> _Short exercise_
Copy the data below line for line, with no changes.

Part of a data file
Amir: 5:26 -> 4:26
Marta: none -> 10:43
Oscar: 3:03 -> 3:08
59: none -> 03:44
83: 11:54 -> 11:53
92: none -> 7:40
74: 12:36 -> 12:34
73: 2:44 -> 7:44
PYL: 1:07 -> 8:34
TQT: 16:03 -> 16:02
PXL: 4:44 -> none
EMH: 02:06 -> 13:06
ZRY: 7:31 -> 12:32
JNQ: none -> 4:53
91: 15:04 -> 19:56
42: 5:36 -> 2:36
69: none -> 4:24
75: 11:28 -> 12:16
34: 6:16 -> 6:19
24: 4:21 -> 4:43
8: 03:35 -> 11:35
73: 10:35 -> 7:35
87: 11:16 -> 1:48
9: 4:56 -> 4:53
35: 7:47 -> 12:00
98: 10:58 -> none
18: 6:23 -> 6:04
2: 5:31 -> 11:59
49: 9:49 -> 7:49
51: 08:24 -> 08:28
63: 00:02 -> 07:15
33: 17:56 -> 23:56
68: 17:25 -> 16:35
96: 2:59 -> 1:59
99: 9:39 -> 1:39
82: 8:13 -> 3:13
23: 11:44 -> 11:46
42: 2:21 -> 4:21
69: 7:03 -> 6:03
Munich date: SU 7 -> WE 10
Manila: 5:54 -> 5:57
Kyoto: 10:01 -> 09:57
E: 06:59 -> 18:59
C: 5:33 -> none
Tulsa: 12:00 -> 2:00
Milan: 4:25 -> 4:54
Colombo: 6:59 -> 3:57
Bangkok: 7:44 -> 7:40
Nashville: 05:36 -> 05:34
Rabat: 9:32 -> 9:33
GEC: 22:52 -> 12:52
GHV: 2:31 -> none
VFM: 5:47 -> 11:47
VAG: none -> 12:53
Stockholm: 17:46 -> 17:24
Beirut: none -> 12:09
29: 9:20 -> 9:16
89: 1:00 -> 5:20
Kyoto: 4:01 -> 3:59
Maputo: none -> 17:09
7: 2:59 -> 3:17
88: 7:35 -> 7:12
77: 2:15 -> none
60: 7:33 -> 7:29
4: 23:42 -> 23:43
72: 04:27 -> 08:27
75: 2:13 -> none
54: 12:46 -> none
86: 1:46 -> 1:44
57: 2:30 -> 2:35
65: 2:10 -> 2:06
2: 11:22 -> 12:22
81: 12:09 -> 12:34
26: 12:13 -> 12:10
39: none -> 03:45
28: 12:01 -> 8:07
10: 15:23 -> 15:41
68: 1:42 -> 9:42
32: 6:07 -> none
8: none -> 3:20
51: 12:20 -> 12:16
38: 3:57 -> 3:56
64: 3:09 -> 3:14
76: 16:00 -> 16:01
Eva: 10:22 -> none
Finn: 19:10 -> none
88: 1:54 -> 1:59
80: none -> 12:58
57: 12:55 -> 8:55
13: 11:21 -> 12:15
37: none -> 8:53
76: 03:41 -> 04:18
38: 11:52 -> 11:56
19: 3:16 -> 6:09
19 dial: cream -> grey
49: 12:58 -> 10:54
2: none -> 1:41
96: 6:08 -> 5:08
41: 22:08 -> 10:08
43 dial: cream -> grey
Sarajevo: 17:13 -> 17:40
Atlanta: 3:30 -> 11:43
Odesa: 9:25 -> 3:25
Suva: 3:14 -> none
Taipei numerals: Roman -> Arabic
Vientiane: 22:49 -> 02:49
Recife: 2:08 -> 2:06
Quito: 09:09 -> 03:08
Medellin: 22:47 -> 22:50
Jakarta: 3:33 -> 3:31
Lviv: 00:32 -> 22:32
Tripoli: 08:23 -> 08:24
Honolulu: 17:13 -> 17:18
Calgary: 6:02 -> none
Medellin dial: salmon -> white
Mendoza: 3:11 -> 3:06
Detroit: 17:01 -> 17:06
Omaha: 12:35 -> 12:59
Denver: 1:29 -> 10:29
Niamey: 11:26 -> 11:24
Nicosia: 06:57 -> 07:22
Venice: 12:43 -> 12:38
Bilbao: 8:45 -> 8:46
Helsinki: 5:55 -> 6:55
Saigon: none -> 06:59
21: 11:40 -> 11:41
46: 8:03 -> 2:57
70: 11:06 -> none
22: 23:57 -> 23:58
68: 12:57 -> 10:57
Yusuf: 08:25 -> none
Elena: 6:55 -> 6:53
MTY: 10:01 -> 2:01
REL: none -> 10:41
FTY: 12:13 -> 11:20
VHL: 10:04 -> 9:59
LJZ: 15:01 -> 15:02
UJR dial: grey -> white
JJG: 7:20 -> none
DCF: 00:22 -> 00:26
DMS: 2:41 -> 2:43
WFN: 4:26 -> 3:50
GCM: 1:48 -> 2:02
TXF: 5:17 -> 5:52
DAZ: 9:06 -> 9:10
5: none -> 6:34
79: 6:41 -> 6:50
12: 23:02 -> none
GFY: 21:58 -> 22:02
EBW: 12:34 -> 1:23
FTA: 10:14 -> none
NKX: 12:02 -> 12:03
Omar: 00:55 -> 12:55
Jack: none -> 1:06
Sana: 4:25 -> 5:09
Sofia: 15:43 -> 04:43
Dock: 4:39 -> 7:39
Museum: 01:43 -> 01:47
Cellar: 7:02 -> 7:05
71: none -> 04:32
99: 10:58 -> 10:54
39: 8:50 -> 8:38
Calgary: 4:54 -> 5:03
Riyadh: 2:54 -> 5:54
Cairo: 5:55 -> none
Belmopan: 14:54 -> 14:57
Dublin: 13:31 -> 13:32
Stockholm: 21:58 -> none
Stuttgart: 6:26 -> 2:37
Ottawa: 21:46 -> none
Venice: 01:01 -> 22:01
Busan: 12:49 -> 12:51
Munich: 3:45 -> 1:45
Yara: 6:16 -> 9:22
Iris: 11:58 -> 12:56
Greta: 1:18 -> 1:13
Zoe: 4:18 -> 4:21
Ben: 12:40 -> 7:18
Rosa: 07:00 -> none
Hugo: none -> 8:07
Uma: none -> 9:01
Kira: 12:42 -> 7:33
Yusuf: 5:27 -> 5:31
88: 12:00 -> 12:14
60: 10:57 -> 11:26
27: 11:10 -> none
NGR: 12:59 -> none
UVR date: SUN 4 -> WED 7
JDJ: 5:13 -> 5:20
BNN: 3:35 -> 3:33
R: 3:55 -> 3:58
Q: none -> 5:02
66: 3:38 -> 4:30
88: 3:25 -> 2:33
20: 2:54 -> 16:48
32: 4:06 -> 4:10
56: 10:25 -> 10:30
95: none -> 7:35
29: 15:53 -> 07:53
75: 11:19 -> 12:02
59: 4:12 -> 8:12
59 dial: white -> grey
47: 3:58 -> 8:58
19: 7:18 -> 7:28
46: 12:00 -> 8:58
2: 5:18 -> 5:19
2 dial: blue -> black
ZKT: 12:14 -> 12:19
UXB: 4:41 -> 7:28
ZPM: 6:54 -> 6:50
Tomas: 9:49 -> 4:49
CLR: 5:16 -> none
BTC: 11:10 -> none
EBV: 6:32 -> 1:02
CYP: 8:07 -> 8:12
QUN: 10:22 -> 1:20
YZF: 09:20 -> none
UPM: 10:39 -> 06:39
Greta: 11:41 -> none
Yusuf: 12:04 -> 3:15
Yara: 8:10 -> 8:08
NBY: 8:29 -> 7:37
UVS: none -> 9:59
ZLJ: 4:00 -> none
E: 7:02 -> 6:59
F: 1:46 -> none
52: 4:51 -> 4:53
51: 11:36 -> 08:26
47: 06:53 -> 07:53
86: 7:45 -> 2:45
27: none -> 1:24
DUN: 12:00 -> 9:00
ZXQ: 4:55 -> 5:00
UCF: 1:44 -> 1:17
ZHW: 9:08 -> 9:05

> _Complete output_
Amir: 5:26 -> 4:26
Marta: none -> 10:43
Oscar: 3:03 -> 3:08
59: none -> 03:44
83: 11:54 -> 11:53
92: none -> 7:40
74: 12:36 -> 12:34
73: 2:44 -> 7:44
PYL: 1:07 -> 8:34
TQT: 16:03 -> 16:02
PXL: 4:44 -> none
EMH: 02:06 -> 13:06
ZRY: 7:31 -> 12:32
JNQ: none -> 4:53
91: 15:04 -> 19:56
42: 5:36 -> 2:36
69: none -> 4:24
75: 11:28 -> 12:16
34: 6:16 -> 6:19
24: 4:21 -> 4:43
8: 03:35 -> 11:35
73: 10:35 -> 7:35
87: 11:16 -> 1:48
9: 4:56 -> 4:53
35: 7:47 -> 12:00
98: 10:58 -> none
18: 6:23 -> 6:04
2: 5:31 -> 11:59
49: 9:49 -> 7:49
51: 08:24 -> 08:28
63: 00:02 -> 07:15
33: 17:56 -> 23:56
68: 17:25 -> 16:35
96: 2:59 -> 1:59
99: 9:39 -> 1:39
82: 8:13 -> 3:13
23: 11:44 -> 11:46
42: 2:21 -> 4:21
69: 7:03 -> 6:03
Munich date: SU 7 -> WE 10
Manila: 5:54 -> 5:57
Kyoto: 10:01 -> 09:57
E: 06:59 -> 18:59
C: 5:33 -> none
Tulsa: 12:00 -> 2:00
Milan: 4:25 -> 4:54
Colombo: 6:59 -> 3:57
Bangkok: 7:44 -> 7:40
Nashville: 05:36 -> 05:34
Rabat: 9:32 -> 9:33
GEC: 22:52 -> 12:52
GHV: 2:31 -> none
VFM: 5:47 -> 11:47
VAG: none -> 12:53
Stockholm: 17:46 -> 17:24
Beirut: none -> 12:09
29: 9:20 -> 9:16
89: 1:00 -> 5:20
Kyoto: 4:01 -> 3:59
Maputo: none -> 17:09
7: 2:59 -> 3:17
88: 7:35 -> 7:12
77: 2:15 -> none
60: 7:33 -> 7:29
4: 23:42 -> 23:43
72: 04:27 -> 08:27
75: 2:13 -> none
54: 12:46 -> none
86: 1:46 -> 1:44
57: 2:30 -> 2:35
65: 2:10 -> 2:06
2: 11:22 -> 12:22
81: 12:09 -> 12:34
26: 12:13 -> 12:10
39: none -> 03:45
28: 12:01 -> 8:07
10: 15:23 -> 15:41
68: 1:42 -> 9:42
32: 6:07 -> none
8: none -> 3:20
51: 12:20 -> 12:16
38: 3:57 -> 3:56
64: 3:09 -> 3:14
76: 16:00 -> 16:01
Eva: 10:22 -> none
Finn: 19:10 -> none
88: 1:54 -> 1:59
80: none -> 12:58
57: 12:55 -> 8:55
13: 11:21 -> 12:15
37: none -> 8:53
76: 03:41 -> 04:18
38: 11:52 -> 11:56
19: 3:16 -> 6:09
19 dial: cream -> grey
49: 12:58 -> 10:54
2: none -> 1:41
96: 6:08 -> 5:08
41: 22:08 -> 10:08
43 dial: cream -> grey
Sarajevo: 17:13 -> 17:40
Atlanta: 3:30 -> 11:43
Odesa: 9:25 -> 3:25
Suva: 3:14 -> none
Taipei numerals: Roman -> Arabic
Vientiane: 22:49 -> 02:49
Recife: 2:08 -> 2:06
Quito: 09:09 -> 03:08
Medellin: 22:47 -> 22:50
Jakarta: 3:33 -> 3:31
Lviv: 00:32 -> 22:32
Tripoli: 08:23 -> 08:24
Honolulu: 17:13 -> 17:18
Calgary: 6:02 -> none
Medellin dial: salmon -> white
Mendoza: 3:11 -> 3:06
Detroit: 17:01 -> 17:06
Omaha: 12:35 -> 12:59
Denver: 1:29 -> 10:29
Niamey: 11:26 -> 11:24
Nicosia: 06:57 -> 07:22
Venice: 12:43 -> 12:38
Bilbao: 8:45 -> 8:46
Helsinki: 5:55 -> 6:55
Saigon: none -> 06:59
21: 11:40 -> 11:41
46: 8:03 -> 2:57
70: 11:06 -> none
22: 23:57 -> 23:58
68: 12:57 -> 10:57
Yusuf: 08:25 -> none
Elena: 6:55 -> 6:53
MTY: 10:01 -> 2:01
REL: none -> 10:41
FTY: 12:13 -> 11:20
VHL: 10:04 -> 9:59
LJZ: 15:01 -> 15:02
UJR dial: grey -> white
JJG: 7:20 -> none
DCF: 00:22 -> 00:26
DMS: 2:41 -> 2:43
WFN: 4:26 -> 3:50
GCM: 1:48 -> 2:02
TXF: 5:17 -> 5:52
DAZ: 9:06 -> 9:10
5: none -> 6:34
79: 6:41 -> 6:50
12: 23:02 -> none
GFY: 21:58 -> 22:02
EBW: 12:34 -> 1:23
FTA: 10:14 -> none
NKX: 12:02 -> 12:03
Omar: 00:55 -> 12:55
Jack: none -> 1:06
Sana: 4:25 -> 5:09
Sofia: 15:43 -> 04:43
Dock: 4:39 -> 7:39
Museum: 01:43 -> 01:47
Cellar: 7:02 -> 7:05
71: none -> 04:32
99: 10:58 -> 10:54
39: 8:50 -> 8:38
Calgary: 4:54 -> 5:03
Riyadh: 2:54 -> 5:54
Cairo: 5:55 -> none
Belmopan: 14:54 -> 14:57
Dublin: 13:31 -> 13:32
Stockholm: 21:58 -> none
Stuttgart: 6:26 -> 2:37
Ottawa: 21:46 -> none
Venice: 01:01 -> 22:01
Busan: 12:49 -> 12:51
Munich: 3:45 -> 1:45
Yara: 6:16 -> 9:22
Iris: 11:58 -> 12:56
Greta: 1:18 -> 1:13
Zoe: 4:18 -> 4:21
Ben: 12:40 -> 7:18
Rosa: 07:00 -> none
Hugo: none -> 8:07
Uma: none -> 9:01
Kira: 12:42 -> 7:33
Yusuf: 5:27 -> 5:31
88: 12:00 -> 12:14
60: 10:57 -> 11:26
27: 11:10 -> none
NGR: 12:59 -> none
UVR date: SUN 4 -> WED 7
JDJ: 5:13 -> 5:20
BNN: 3:35 -> 3:33
R: 3:55 -> 3:58
Q: none -> 5:02
66: 3:38 -> 4:30
88: 3:25 -> 2:33
20: 2:54 -> 16:48
32: 4:06 -> 4:10
56: 10:25 -> 10:30
95: none -> 7:35
29: 15:53 -> 07:53
75: 11:19 -> 12:02
59: 4:12 -> 8:12
59 dial: white -> grey
47: 3:58 -> 8:58
19: 7:18 -> 7:28
46: 12:00 -> 8:58
2: 5:18 -> 5:19
2 dial: blue -> black
ZKT: 12:14 -> 12:19
UXB: 4:41 -> 7:28
ZPM: 6:54 -> 6:50
Tomas: 9:49 -> 4:49
CLR: 5:16 -> none
BTC: 11:10 -> none
EBV: 6:32 -> 1:02
CYP: 8:07 -> 8:12
QUN: 10:22 -> 1:20
YZF: 09:20 -> none
UPM: 10:39 -> 06:39
Greta: 11:41 -> none
Yusuf: 12:04 -> 3:15
Yara: 8:10 -> 8:08
NBY: 8:29 -> 7:37
UVS: none -> 9:59
ZLJ: 4:00 -> none
E: 7:02 -> 6:59
F: 1:46 -> none
52: 4:51 -> 4:53
51: 11:36 -> 08:26
47: 06:53 -> 07:53
86: 7:45 -> 2:45
27: none -> 1:24
DUN: 12:00 -> 9:00
ZXQ: 4:55 -> 5:00
UCF: 1:44 -> 1:17
ZHW: 9:08 -> 9:05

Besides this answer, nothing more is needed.